EXERCISE INSTRUCTIONS: Please reproduce every entry, keeping each one exact.

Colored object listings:
#####
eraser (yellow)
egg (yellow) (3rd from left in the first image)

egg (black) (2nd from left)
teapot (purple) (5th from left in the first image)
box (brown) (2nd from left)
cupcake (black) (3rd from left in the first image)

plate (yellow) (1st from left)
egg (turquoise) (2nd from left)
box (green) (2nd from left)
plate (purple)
#####
RESPONSE BELOW:
eraser (yellow)
egg (yellow) (3rd from left in the first image)

egg (black) (2nd from left)
teapot (purple) (5th from left in the first image)
box (brown) (2nd from left)
cupcake (black) (3rd from left in the first image)

plate (yellow) (1st from left)
egg (turquoise) (2nd from left)
box (green) (2nd from left)
plate (purple)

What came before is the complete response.